··· DATA FOR THIS TASK

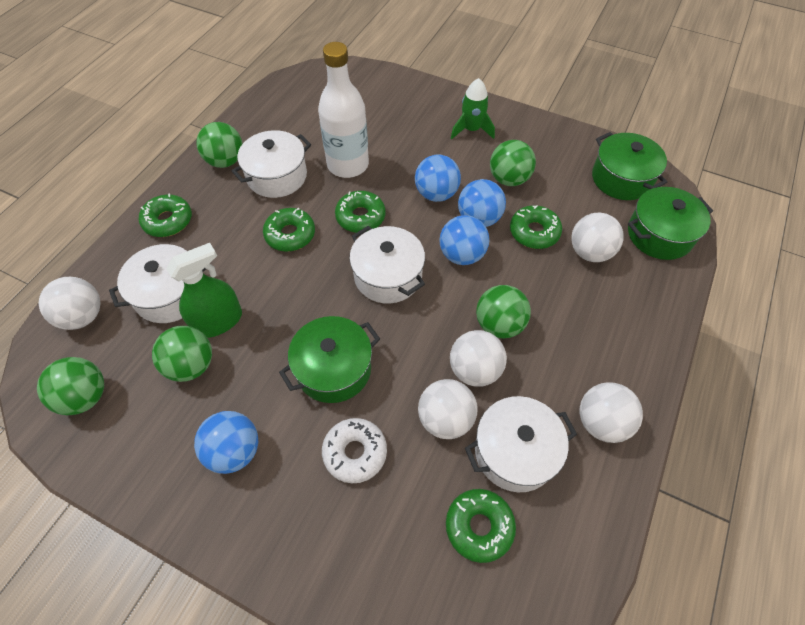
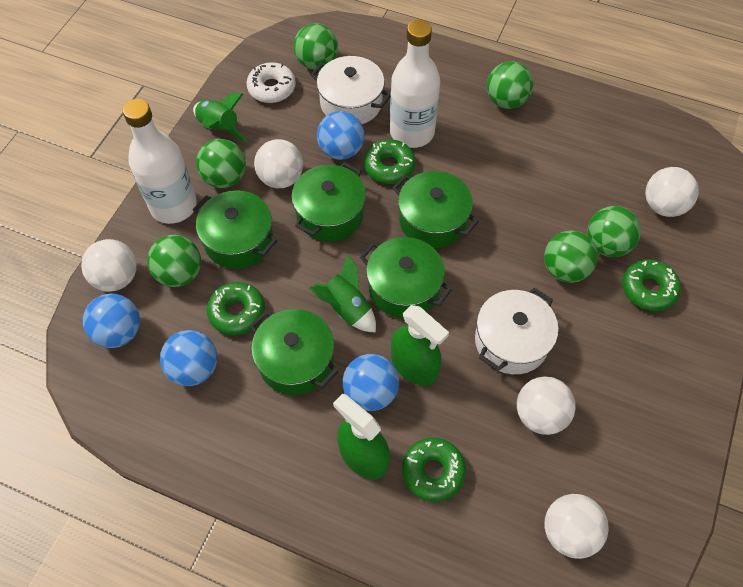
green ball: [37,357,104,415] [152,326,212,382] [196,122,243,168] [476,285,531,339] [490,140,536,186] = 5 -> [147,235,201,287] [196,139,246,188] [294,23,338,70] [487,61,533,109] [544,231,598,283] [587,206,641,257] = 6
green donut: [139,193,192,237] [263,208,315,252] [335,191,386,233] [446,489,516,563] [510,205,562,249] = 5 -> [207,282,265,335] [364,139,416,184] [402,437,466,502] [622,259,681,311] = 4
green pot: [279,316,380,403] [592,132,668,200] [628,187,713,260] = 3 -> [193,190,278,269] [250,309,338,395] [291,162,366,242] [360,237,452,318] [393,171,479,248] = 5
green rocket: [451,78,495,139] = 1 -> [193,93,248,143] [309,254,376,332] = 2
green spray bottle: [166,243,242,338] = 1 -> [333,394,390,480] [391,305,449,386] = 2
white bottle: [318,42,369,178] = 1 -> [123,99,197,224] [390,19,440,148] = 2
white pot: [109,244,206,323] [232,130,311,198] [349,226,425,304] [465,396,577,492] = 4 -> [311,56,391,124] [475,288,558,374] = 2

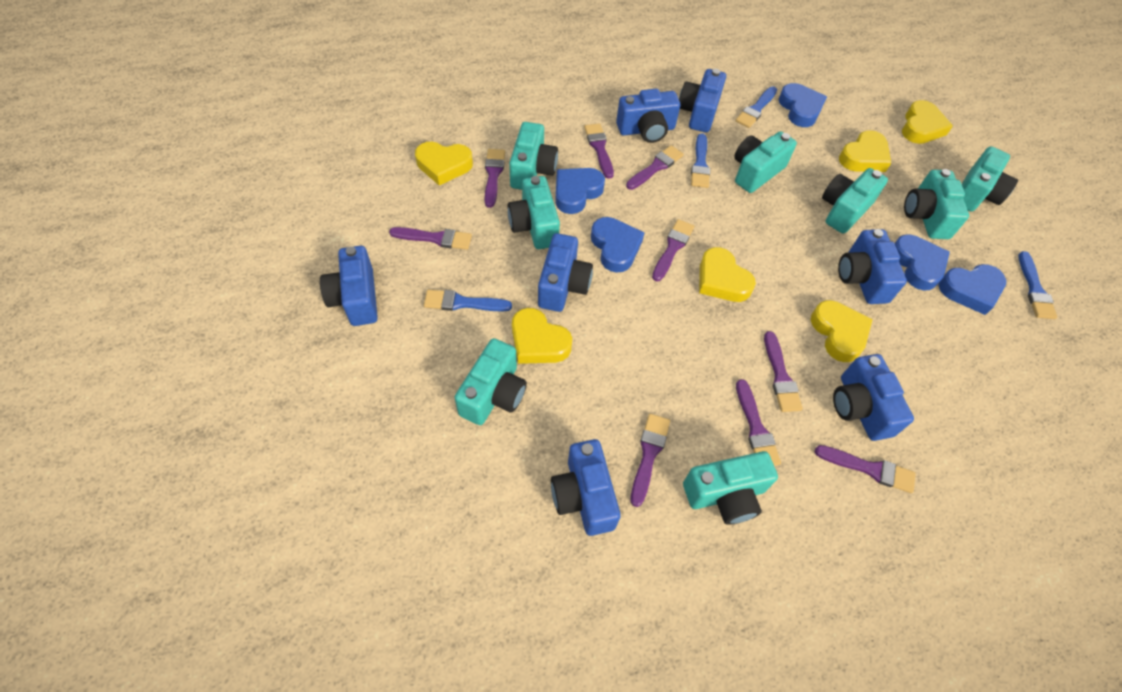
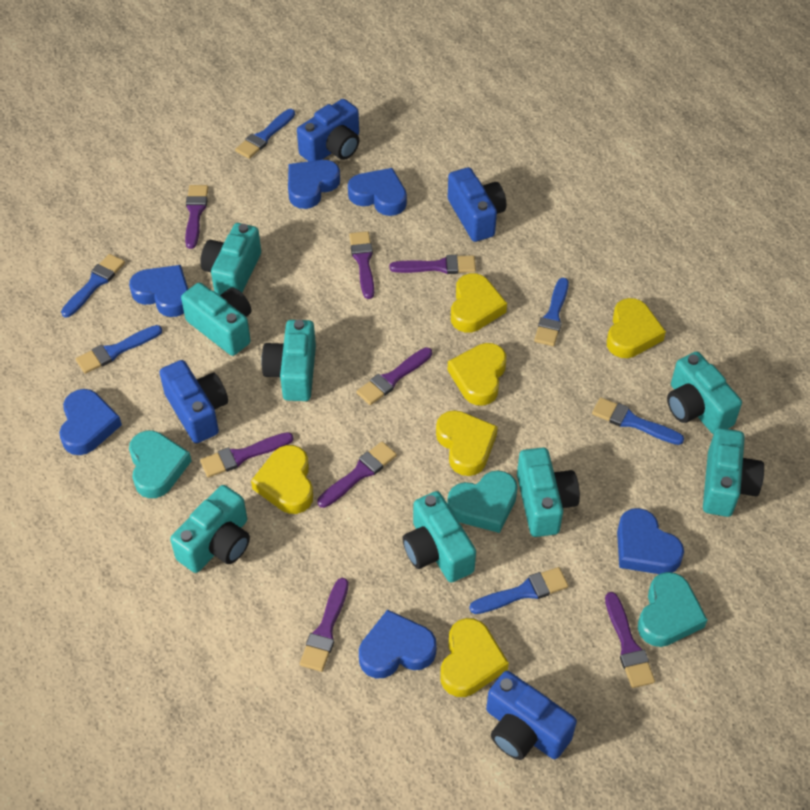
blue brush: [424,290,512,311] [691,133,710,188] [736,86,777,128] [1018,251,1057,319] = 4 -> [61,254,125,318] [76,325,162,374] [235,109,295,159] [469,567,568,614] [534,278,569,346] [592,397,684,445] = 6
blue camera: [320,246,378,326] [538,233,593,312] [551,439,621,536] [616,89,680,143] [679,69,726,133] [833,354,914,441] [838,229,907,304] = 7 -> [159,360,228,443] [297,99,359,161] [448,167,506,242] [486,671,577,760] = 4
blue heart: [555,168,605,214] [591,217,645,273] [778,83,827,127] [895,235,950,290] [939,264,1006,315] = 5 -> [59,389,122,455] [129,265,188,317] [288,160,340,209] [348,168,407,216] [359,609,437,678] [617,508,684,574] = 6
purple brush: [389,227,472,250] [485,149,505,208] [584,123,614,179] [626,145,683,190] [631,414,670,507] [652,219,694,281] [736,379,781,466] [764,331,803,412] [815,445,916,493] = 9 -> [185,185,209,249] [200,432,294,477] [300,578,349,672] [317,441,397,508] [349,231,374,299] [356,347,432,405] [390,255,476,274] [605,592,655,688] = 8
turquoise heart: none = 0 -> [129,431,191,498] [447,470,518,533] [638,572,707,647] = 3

······

**BRIEF**
In the printed copy, the material above must appear unchanged and without its pictures.

**COMPLETED TASK**
green ball: [37,357,104,415] [152,326,212,382] [196,122,243,168] [476,285,531,339] [490,140,536,186] = 5 -> [147,235,201,287] [196,139,246,188] [294,23,338,70] [487,61,533,109] [544,231,598,283] [587,206,641,257] = 6
green donut: [139,193,192,237] [263,208,315,252] [335,191,386,233] [446,489,516,563] [510,205,562,249] = 5 -> [207,282,265,335] [364,139,416,184] [402,437,466,502] [622,259,681,311] = 4
green pot: [279,316,380,403] [592,132,668,200] [628,187,713,260] = 3 -> [193,190,278,269] [250,309,338,395] [291,162,366,242] [360,237,452,318] [393,171,479,248] = 5
green rocket: [451,78,495,139] = 1 -> [193,93,248,143] [309,254,376,332] = 2
green spray bottle: [166,243,242,338] = 1 -> [333,394,390,480] [391,305,449,386] = 2
white bottle: [318,42,369,178] = 1 -> [123,99,197,224] [390,19,440,148] = 2
white pot: [109,244,206,323] [232,130,311,198] [349,226,425,304] [465,396,577,492] = 4 -> [311,56,391,124] [475,288,558,374] = 2

blue brush: [424,290,512,311] [691,133,710,188] [736,86,777,128] [1018,251,1057,319] = 4 -> [61,254,125,318] [76,325,162,374] [235,109,295,159] [469,567,568,614] [534,278,569,346] [592,397,684,445] = 6
blue camera: [320,246,378,326] [538,233,593,312] [551,439,621,536] [616,89,680,143] [679,69,726,133] [833,354,914,441] [838,229,907,304] = 7 -> [159,360,228,443] [297,99,359,161] [448,167,506,242] [486,671,577,760] = 4
blue heart: [555,168,605,214] [591,217,645,273] [778,83,827,127] [895,235,950,290] [939,264,1006,315] = 5 -> [59,389,122,455] [129,265,188,317] [288,160,340,209] [348,168,407,216] [359,609,437,678] [617,508,684,574] = 6
purple brush: [389,227,472,250] [485,149,505,208] [584,123,614,179] [626,145,683,190] [631,414,670,507] [652,219,694,281] [736,379,781,466] [764,331,803,412] [815,445,916,493] = 9 -> [185,185,209,249] [200,432,294,477] [300,578,349,672] [317,441,397,508] [349,231,374,299] [356,347,432,405] [390,255,476,274] [605,592,655,688] = 8
turquoise heart: none = 0 -> [129,431,191,498] [447,470,518,533] [638,572,707,647] = 3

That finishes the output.